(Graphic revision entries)
──────

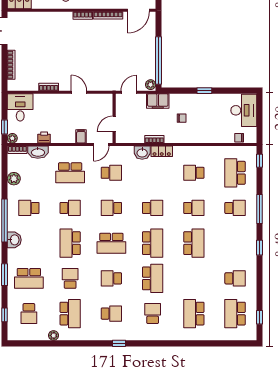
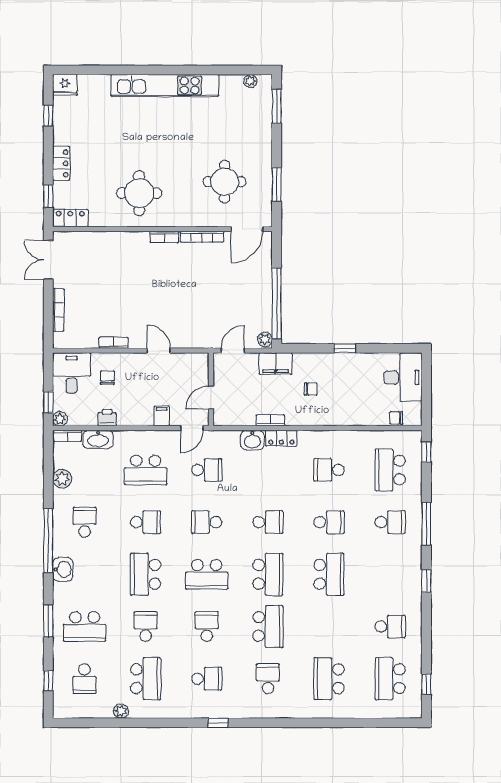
chair: (44, 110) -> (107, 378), added
school desk: (29, 208) -> (84, 522), turned 90
school desk: (111, 278) -> (207, 627), turned 90

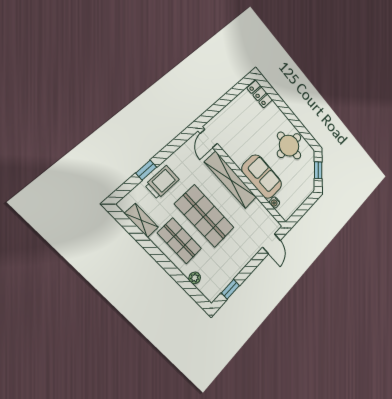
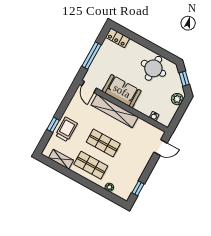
window: (224, 102) -> (92, 55), added
sofa: (262, 177) -> (122, 91), moved
plant: (305, 191) -> (177, 99), added
shop shelf: (205, 216) -> (103, 143), width x0.70, depth x0.74
door: (271, 244) -> (161, 148), hinge flipped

──────

PROBLEM REQUIREMENTS
An exact copy of all the records is required, with the pictures omitted.

EXERCISE RESPONSE
chair: (44, 110) -> (107, 378), added
school desk: (29, 208) -> (84, 522), turned 90
school desk: (111, 278) -> (207, 627), turned 90

window: (224, 102) -> (92, 55), added
sofa: (262, 177) -> (122, 91), moved
plant: (305, 191) -> (177, 99), added
shop shelf: (205, 216) -> (103, 143), width x0.70, depth x0.74
door: (271, 244) -> (161, 148), hinge flipped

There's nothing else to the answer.